## [Exercise materials]
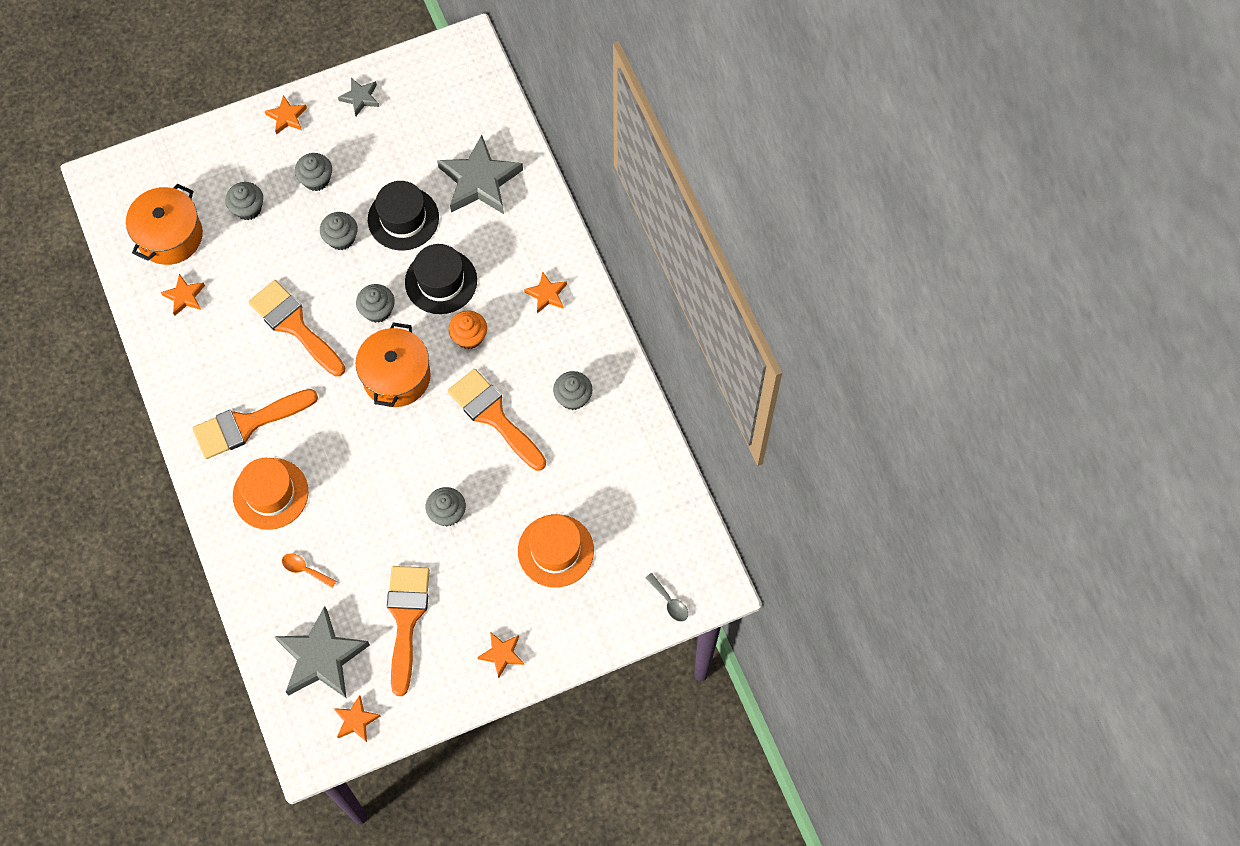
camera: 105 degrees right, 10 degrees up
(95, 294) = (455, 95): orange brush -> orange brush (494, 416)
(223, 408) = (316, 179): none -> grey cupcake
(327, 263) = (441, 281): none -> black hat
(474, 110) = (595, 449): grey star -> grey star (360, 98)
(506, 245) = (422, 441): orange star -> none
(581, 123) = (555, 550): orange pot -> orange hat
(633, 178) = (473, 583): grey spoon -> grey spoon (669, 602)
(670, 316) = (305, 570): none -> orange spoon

## [Requirement]
Could the material above be given again exactly, pictures excluded?

## [Solution to this exercise]
camera: 105 degrees right, 10 degrees up
(95, 294) = (455, 95): orange brush -> orange brush (494, 416)
(223, 408) = (316, 179): none -> grey cupcake
(327, 263) = (441, 281): none -> black hat
(474, 110) = (595, 449): grey star -> grey star (360, 98)
(506, 245) = (422, 441): orange star -> none
(581, 123) = (555, 550): orange pot -> orange hat
(633, 178) = (473, 583): grey spoon -> grey spoon (669, 602)
(670, 316) = (305, 570): none -> orange spoon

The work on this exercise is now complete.